(Exercise aim) Write every record out again exactly as given.

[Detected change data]
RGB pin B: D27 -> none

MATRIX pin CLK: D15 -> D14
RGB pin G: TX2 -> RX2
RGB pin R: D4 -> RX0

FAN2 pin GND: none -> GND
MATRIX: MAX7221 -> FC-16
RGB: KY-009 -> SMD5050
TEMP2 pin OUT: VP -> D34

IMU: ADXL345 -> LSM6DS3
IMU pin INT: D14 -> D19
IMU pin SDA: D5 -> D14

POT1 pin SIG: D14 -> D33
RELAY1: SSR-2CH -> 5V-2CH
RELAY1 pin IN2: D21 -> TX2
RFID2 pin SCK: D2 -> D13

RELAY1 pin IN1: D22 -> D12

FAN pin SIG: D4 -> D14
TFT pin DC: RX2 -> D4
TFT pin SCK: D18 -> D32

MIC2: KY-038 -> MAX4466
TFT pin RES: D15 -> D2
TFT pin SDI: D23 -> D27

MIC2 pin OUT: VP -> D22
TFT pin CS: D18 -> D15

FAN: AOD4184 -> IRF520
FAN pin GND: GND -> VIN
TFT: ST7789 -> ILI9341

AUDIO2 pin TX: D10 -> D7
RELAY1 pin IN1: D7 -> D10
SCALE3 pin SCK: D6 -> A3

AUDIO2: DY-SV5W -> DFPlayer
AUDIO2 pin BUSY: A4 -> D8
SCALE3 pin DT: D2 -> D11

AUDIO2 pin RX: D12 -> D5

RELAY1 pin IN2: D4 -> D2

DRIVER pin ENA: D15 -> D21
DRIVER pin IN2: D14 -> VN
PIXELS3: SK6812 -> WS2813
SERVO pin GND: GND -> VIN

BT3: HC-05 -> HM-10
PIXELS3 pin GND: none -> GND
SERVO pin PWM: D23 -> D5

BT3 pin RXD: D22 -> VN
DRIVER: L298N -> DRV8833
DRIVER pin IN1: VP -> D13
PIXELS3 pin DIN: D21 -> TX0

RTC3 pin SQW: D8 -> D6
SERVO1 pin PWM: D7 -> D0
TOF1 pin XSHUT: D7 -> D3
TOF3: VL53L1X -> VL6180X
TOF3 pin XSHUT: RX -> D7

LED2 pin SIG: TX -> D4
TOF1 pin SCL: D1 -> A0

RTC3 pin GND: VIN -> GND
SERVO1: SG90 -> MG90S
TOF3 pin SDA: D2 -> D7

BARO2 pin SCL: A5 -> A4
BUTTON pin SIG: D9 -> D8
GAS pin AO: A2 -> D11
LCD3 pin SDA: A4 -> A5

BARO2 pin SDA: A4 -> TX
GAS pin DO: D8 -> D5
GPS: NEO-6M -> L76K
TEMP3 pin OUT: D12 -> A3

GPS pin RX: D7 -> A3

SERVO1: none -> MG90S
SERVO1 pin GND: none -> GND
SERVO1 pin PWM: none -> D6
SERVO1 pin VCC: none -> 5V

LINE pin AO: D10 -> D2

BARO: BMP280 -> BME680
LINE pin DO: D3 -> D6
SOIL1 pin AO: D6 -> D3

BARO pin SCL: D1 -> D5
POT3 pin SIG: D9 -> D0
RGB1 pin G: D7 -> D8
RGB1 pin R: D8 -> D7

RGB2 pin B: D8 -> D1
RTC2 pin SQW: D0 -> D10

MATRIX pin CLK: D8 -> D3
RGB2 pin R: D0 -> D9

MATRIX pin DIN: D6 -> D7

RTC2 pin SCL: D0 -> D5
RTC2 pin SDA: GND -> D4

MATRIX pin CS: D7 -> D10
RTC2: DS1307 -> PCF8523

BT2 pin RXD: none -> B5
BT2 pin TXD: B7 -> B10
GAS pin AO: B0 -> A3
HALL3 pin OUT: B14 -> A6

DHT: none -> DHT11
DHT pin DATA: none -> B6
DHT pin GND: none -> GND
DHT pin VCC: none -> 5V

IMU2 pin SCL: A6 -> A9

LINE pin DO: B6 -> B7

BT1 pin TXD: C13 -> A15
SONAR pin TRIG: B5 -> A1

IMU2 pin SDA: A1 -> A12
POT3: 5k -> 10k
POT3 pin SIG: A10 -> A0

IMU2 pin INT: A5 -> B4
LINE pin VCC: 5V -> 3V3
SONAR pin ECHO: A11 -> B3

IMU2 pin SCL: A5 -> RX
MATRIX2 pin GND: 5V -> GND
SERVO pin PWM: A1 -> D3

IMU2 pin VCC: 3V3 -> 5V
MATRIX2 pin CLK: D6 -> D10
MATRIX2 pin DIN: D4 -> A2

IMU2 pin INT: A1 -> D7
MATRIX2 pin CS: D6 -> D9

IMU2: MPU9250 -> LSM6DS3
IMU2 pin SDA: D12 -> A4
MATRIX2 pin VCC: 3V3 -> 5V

(Result of this exercise)
RGB pin B: D27 -> none

MATRIX pin CLK: D15 -> D14
RGB pin G: TX2 -> RX2
RGB pin R: D4 -> RX0

FAN2 pin GND: none -> GND
MATRIX: MAX7221 -> FC-16
RGB: KY-009 -> SMD5050
TEMP2 pin OUT: VP -> D34

IMU: ADXL345 -> LSM6DS3
IMU pin INT: D14 -> D19
IMU pin SDA: D5 -> D14

POT1 pin SIG: D14 -> D33
RELAY1: SSR-2CH -> 5V-2CH
RELAY1 pin IN2: D21 -> TX2
RFID2 pin SCK: D2 -> D13

RELAY1 pin IN1: D22 -> D12

FAN pin SIG: D4 -> D14
TFT pin DC: RX2 -> D4
TFT pin SCK: D18 -> D32

MIC2: KY-038 -> MAX4466
TFT pin RES: D15 -> D2
TFT pin SDI: D23 -> D27

MIC2 pin OUT: VP -> D22
TFT pin CS: D18 -> D15

FAN: AOD4184 -> IRF520
FAN pin GND: GND -> VIN
TFT: ST7789 -> ILI9341

AUDIO2 pin TX: D10 -> D7
RELAY1 pin IN1: D7 -> D10
SCALE3 pin SCK: D6 -> A3

AUDIO2: DY-SV5W -> DFPlayer
AUDIO2 pin BUSY: A4 -> D8
SCALE3 pin DT: D2 -> D11

AUDIO2 pin RX: D12 -> D5

RELAY1 pin IN2: D4 -> D2

DRIVER pin ENA: D15 -> D21
DRIVER pin IN2: D14 -> VN
PIXELS3: SK6812 -> WS2813
SERVO pin GND: GND -> VIN

BT3: HC-05 -> HM-10
PIXELS3 pin GND: none -> GND
SERVO pin PWM: D23 -> D5

BT3 pin RXD: D22 -> VN
DRIVER: L298N -> DRV8833
DRIVER pin IN1: VP -> D13
PIXELS3 pin DIN: D21 -> TX0

RTC3 pin SQW: D8 -> D6
SERVO1 pin PWM: D7 -> D0
TOF1 pin XSHUT: D7 -> D3
TOF3: VL53L1X -> VL6180X
TOF3 pin XSHUT: RX -> D7

LED2 pin SIG: TX -> D4
TOF1 pin SCL: D1 -> A0

RTC3 pin GND: VIN -> GND
SERVO1: SG90 -> MG90S
TOF3 pin SDA: D2 -> D7

BARO2 pin SCL: A5 -> A4
BUTTON pin SIG: D9 -> D8
GAS pin AO: A2 -> D11
LCD3 pin SDA: A4 -> A5

BARO2 pin SDA: A4 -> TX
GAS pin DO: D8 -> D5
GPS: NEO-6M -> L76K
TEMP3 pin OUT: D12 -> A3

GPS pin RX: D7 -> A3

SERVO1: none -> MG90S
SERVO1 pin GND: none -> GND
SERVO1 pin PWM: none -> D6
SERVO1 pin VCC: none -> 5V

LINE pin AO: D10 -> D2

BARO: BMP280 -> BME680
LINE pin DO: D3 -> D6
SOIL1 pin AO: D6 -> D3

BARO pin SCL: D1 -> D5
POT3 pin SIG: D9 -> D0
RGB1 pin G: D7 -> D8
RGB1 pin R: D8 -> D7

RGB2 pin B: D8 -> D1
RTC2 pin SQW: D0 -> D10

MATRIX pin CLK: D8 -> D3
RGB2 pin R: D0 -> D9

MATRIX pin DIN: D6 -> D7

RTC2 pin SCL: D0 -> D5
RTC2 pin SDA: GND -> D4

MATRIX pin CS: D7 -> D10
RTC2: DS1307 -> PCF8523

BT2 pin RXD: none -> B5
BT2 pin TXD: B7 -> B10
GAS pin AO: B0 -> A3
HALL3 pin OUT: B14 -> A6

DHT: none -> DHT11
DHT pin DATA: none -> B6
DHT pin GND: none -> GND
DHT pin VCC: none -> 5V

IMU2 pin SCL: A6 -> A9

LINE pin DO: B6 -> B7

BT1 pin TXD: C13 -> A15
SONAR pin TRIG: B5 -> A1

IMU2 pin SDA: A1 -> A12
POT3: 5k -> 10k
POT3 pin SIG: A10 -> A0

IMU2 pin INT: A5 -> B4
LINE pin VCC: 5V -> 3V3
SONAR pin ECHO: A11 -> B3

IMU2 pin SCL: A5 -> RX
MATRIX2 pin GND: 5V -> GND
SERVO pin PWM: A1 -> D3

IMU2 pin VCC: 3V3 -> 5V
MATRIX2 pin CLK: D6 -> D10
MATRIX2 pin DIN: D4 -> A2

IMU2 pin INT: A1 -> D7
MATRIX2 pin CS: D6 -> D9

IMU2: MPU9250 -> LSM6DS3
IMU2 pin SDA: D12 -> A4
MATRIX2 pin VCC: 3V3 -> 5V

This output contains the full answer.